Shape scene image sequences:
▶
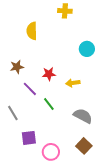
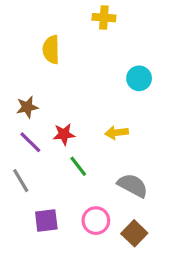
red star: (49, 74) -> (64, 134), moved
purple line: (30, 89) -> (30, 142), moved
pink circle: (51, 152) -> (96, 221), moved

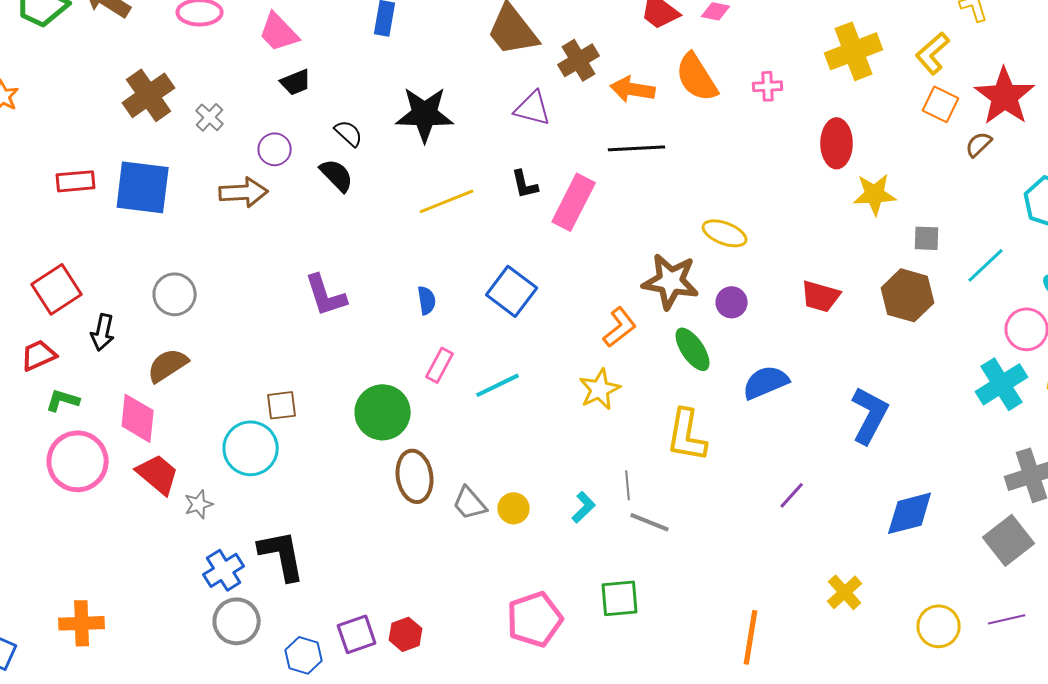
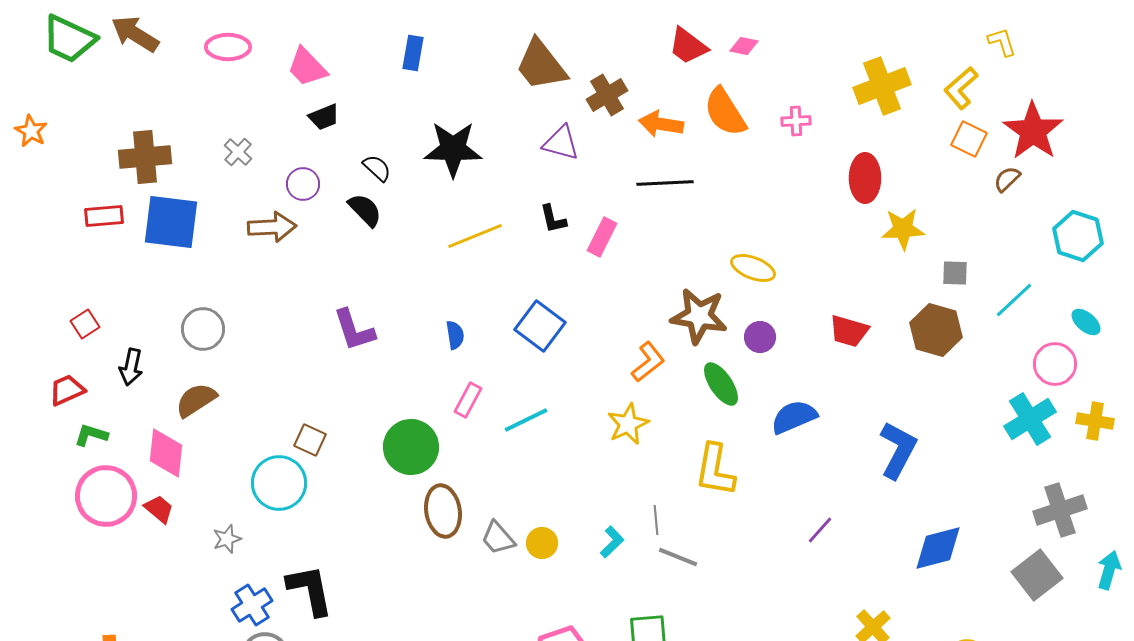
brown cross: (149, 95) -> (145, 157), moved, turned 30
pink rectangle: (574, 202) -> (602, 237), size x0.7
red square: (57, 289) -> (85, 324), size x0.6
brown square: (282, 405) -> (310, 440), turned 32
red trapezoid: (158, 474) -> (159, 509), moved, size x0.7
◀
» **What to work on**: Pictures aside, restate all of the entries exactly.

» **Written answer**:
red star: (49, 74) -> (64, 134), moved
purple line: (30, 89) -> (30, 142), moved
pink circle: (51, 152) -> (96, 221), moved

brown cross: (149, 95) -> (145, 157), moved, turned 30
pink rectangle: (574, 202) -> (602, 237), size x0.7
red square: (57, 289) -> (85, 324), size x0.6
brown square: (282, 405) -> (310, 440), turned 32
red trapezoid: (158, 474) -> (159, 509), moved, size x0.7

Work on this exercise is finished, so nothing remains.